- _Directive_: Reproduce the listing verbatim, starting with the line containing "Give the centreline" and continuing through its final line, omitting the pictures.

- _Given records_:
····················

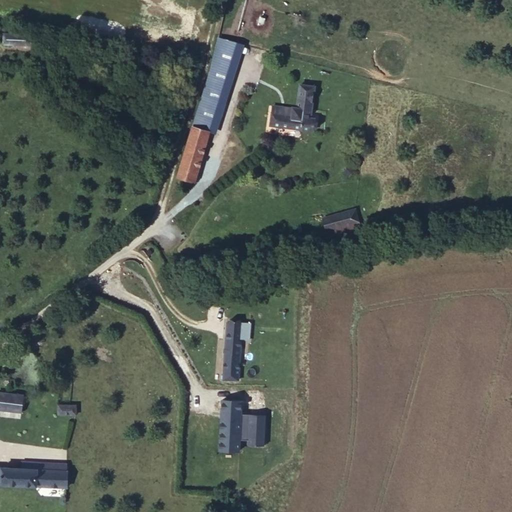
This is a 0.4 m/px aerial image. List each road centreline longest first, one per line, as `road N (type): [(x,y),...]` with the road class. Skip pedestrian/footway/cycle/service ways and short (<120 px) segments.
road 1 (track): [(221,0),(158,222)]
road 2 (unclassified): [(0,345),(158,222)]
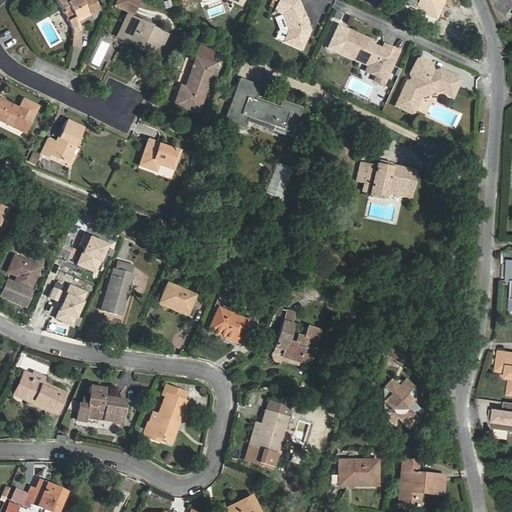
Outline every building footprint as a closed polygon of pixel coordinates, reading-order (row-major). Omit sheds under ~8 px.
[(77,22),(99,9),(93,0),(65,0),(66,0),(65,0),(55,0),(63,13),(70,9),(74,17),(68,21),(73,30),(71,47),(79,47),(81,30),(77,22)] [(138,0),(114,0),(113,4),(132,13),(138,0)] [(310,30),(297,0),(274,0),(278,1),(274,10),(283,14),(289,30),(284,42),(301,49),(310,30)] [(419,0),(415,11),(435,19),(443,0),(419,0)] [(70,9),(63,13),(68,21),(74,17),(70,9)] [(157,56),(166,35),(149,28),(150,26),(134,19),(124,40),(157,56)] [(381,78),(395,49),(380,43),(378,47),(375,46),(375,47),(371,46),(372,44),(367,42),(368,39),(345,28),(335,50),(364,63),(361,69),(372,74),(381,78)] [(218,53),(200,46),(196,58),(214,65),(218,53)] [(447,89),(450,90),(454,83),(454,82),(451,80),(453,76),(441,70),(439,71),(436,70),(435,68),(429,70),(426,61),(416,56),(413,58),(406,72),(408,78),(402,80),(392,103),(409,111),(417,95),(434,88),(437,82),(447,86),(447,89)] [(197,112),(214,65),(196,58),(185,89),(181,87),(175,105),(197,112)] [(381,78),(372,74),(370,79),(379,83),(381,78)] [(347,87),(370,96),(374,86),(352,77),(347,87)] [(239,79),(223,122),(244,130),(248,118),(272,126),(270,131),(291,138),(302,107),(281,100),(277,109),(254,101),(259,86),(239,79)] [(447,89),(447,86),(437,82),(434,88),(448,95),(450,90),(447,89)] [(23,100),(19,109),(0,100),(0,120),(25,133),(37,107),(23,100)] [(67,163),(83,129),(66,121),(56,142),(47,138),(40,153),(49,157),(50,155),(67,163)] [(173,169),(178,152),(148,141),(140,166),(156,171),(158,164),(173,169)] [(34,166),(38,157),(31,154),(27,163),(34,166)] [(412,193),(417,168),(383,161),(382,164),(367,161),(364,179),(358,177),(357,181),(365,183),(363,191),(369,193),(368,195),(386,198),(388,188),(412,193)] [(273,204),(276,196),(266,193),(263,201),(273,204)] [(283,198),(276,196),(273,204),(280,207),(283,198)] [(39,216),(24,209),(20,218),(26,221),(24,225),(33,229),(39,216)] [(108,246),(87,236),(74,265),(94,275),(108,246)] [(40,268),(14,257),(7,272),(17,276),(14,284),(5,280),(0,291),(0,296),(22,306),(40,268)] [(101,311),(121,316),(133,275),(113,270),(101,311)] [(87,292),(69,284),(55,318),(73,325),(87,292)] [(187,315),(194,296),(167,284),(159,303),(187,315)] [(220,294),(216,304),(224,306),(227,296),(220,294)] [(239,314),(237,317),(218,308),(208,330),(236,343),(248,318),(239,314)] [(296,314),(286,311),(274,348),(283,351),(283,353),(310,362),(320,331),(308,327),(305,338),(298,335),(296,343),(287,341),(296,314)] [(365,341),(358,360),(363,363),(366,354),(379,363),(381,352),(365,341)] [(511,353),(500,352),(498,371),(511,373),(511,377),(509,396),(511,396),(511,353)] [(63,398),(66,391),(31,376),(32,373),(23,369),(13,393),(33,402),(32,405),(51,413),(58,396),(63,398)] [(406,393),(413,387),(406,380),(399,387),(392,380),(385,387),(392,394),(384,402),(391,408),(384,415),(392,423),(398,418),(405,425),(412,417),(405,410),(413,401),(406,393)] [(122,420),(125,400),(103,397),(104,388),(91,386),(89,395),(84,394),(83,404),(80,404),(78,421),(84,422),(85,417),(94,419),(95,416),(122,420)] [(183,400),(186,393),(170,387),(170,388),(165,386),(162,395),(165,396),(158,415),(154,425),(149,423),(147,423),(143,436),(149,438),(151,434),(161,438),(168,441),(176,420),(179,421),(184,408),(180,407),(183,400)] [(250,462),(272,469),(290,408),(269,401),(250,462)] [(491,418),(494,429),(511,432),(511,403),(506,402),(505,412),(492,411),(491,418)] [(154,425),(158,415),(153,413),(149,423),(154,425)] [(171,442),(179,421),(176,420),(168,441),(171,442)] [(435,484),(436,476),(418,475),(419,461),(404,459),(399,504),(410,505),(411,498),(418,498),(419,490),(441,493),(442,485),(435,484)] [(375,486),(376,461),(338,461),(338,485),(375,486)] [(30,503),(51,511),(58,511),(67,492),(39,481),(33,496),(28,494),(23,506),(28,508),(30,503)] [(260,511),(252,495),(225,509),(223,503),(216,507),(218,511),(260,511)] [(5,511),(17,511),(20,505),(9,501),(5,511)]
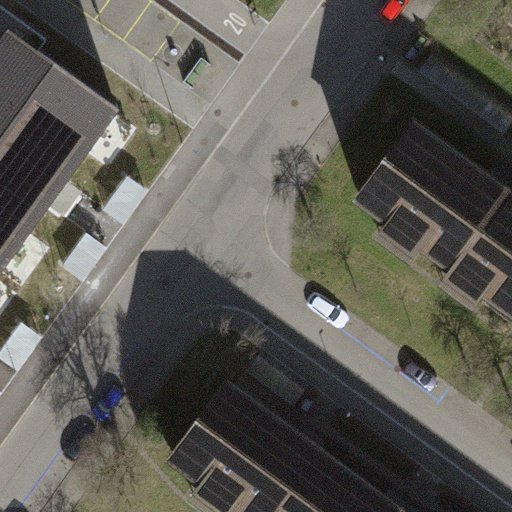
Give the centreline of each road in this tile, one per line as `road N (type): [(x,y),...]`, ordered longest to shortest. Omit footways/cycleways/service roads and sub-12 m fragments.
road 1 (residential): [(193,244),(511,483)]
road 2 (residential): [(0,508),(193,244)]
road 3 (residential): [(193,244),(310,78)]
road 4 (residential): [(202,0),(310,78)]
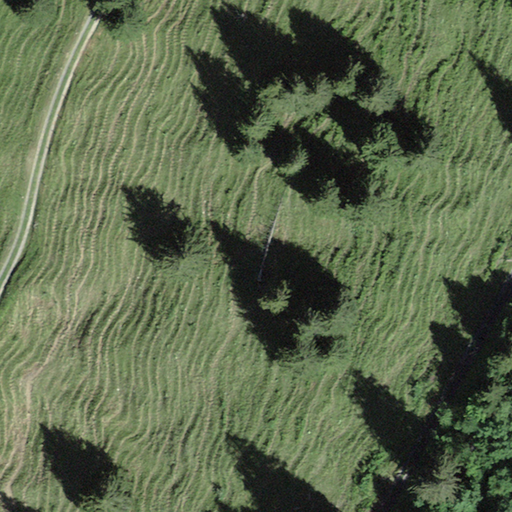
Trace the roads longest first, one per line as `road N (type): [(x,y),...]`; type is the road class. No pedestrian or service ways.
road 1 (track): [(0,281),(23,227),(43,140),(80,41),(105,0)]
road 2 (track): [(511,284),(386,511)]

····················

- _Exercise output_:
Give the centreline of each road in this tile, one per line as `road N (type): [(x,y),...]`, ordered longest to shortest. Omit footways/cycleways/service roads and sub-12 m fragments.
road 1 (residential): [(193,244),(511,483)]
road 2 (residential): [(0,508),(193,244)]
road 3 (residential): [(193,244),(310,78)]
road 4 (residential): [(202,0),(310,78)]
Trace the roads longest first, one per line as `road N (type): [(x,y),...]`; type is the road class. No pedestrian or service ways.
road 1 (track): [(0,281),(23,227),(43,140),(80,41),(105,0)]
road 2 (track): [(511,284),(386,511)]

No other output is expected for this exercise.